> _Aim of the task_
An exact, complete copy of the entries is needed, with the pictures left out.

> _Input for this task_
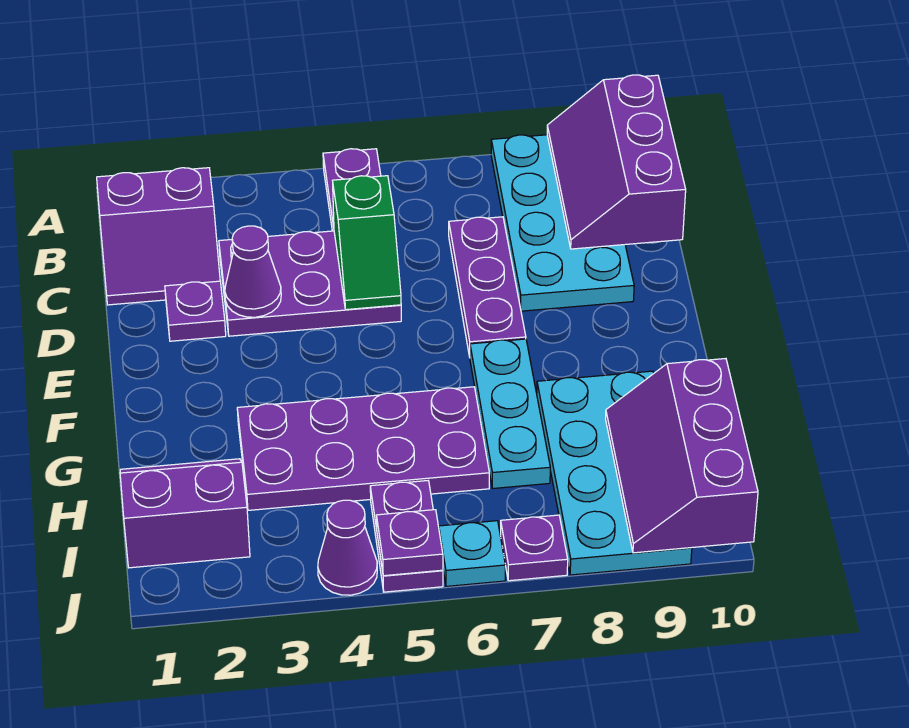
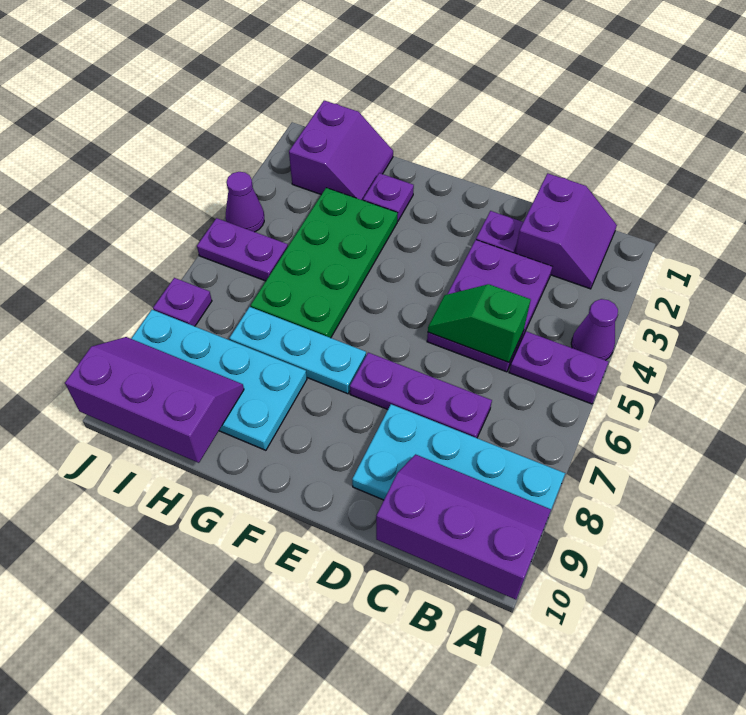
purple slope B1:C2 level 1 top B -> purple slope B1:C2 level 1 top C
purple cone D3 level 2 -> purple cone A4 level 1
purple plate G3:H6 level 1 -> green plate G3:H6 level 1
purple plate J5 level 2 -> purple plate G2 level 1
cyan plate J6 level 1 -> none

> _Exercise answer_
purple slope B1:C2 level 1 top B -> purple slope B1:C2 level 1 top C
purple cone D3 level 2 -> purple cone A4 level 1
purple plate G3:H6 level 1 -> green plate G3:H6 level 1
purple plate J5 level 2 -> purple plate G2 level 1
cyan plate J6 level 1 -> none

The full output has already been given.